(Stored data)
------------------------------------------------------------
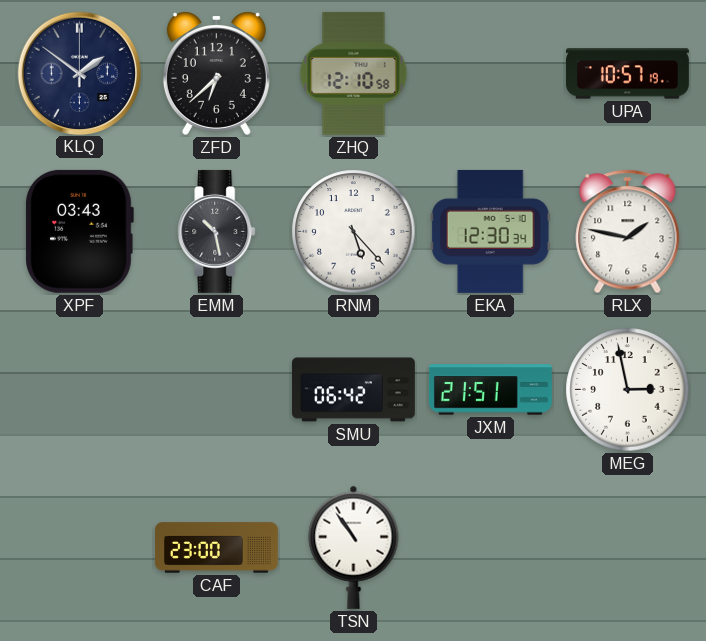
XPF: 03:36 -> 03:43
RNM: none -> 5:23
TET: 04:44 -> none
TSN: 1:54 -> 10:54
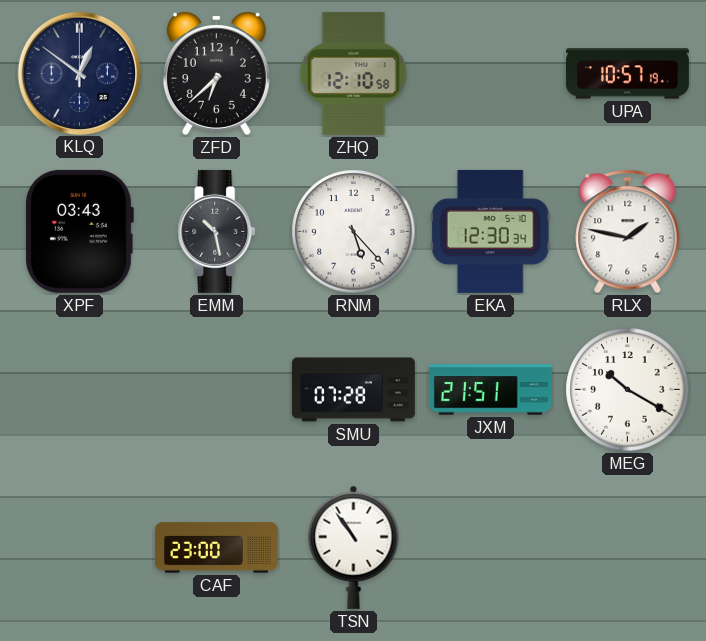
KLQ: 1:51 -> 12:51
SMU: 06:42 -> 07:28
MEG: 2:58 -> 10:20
------------------------------------------------------------
▸ **WHAT IS REQUIRED**: Print every line of text from all the records above, character for character, leaving out the pictures.

▸ **RESPONSE TO THE TASK**:
XPF: 03:36 -> 03:43
RNM: none -> 5:23
TET: 04:44 -> none
TSN: 1:54 -> 10:54
KLQ: 1:51 -> 12:51
SMU: 06:42 -> 07:28
MEG: 2:58 -> 10:20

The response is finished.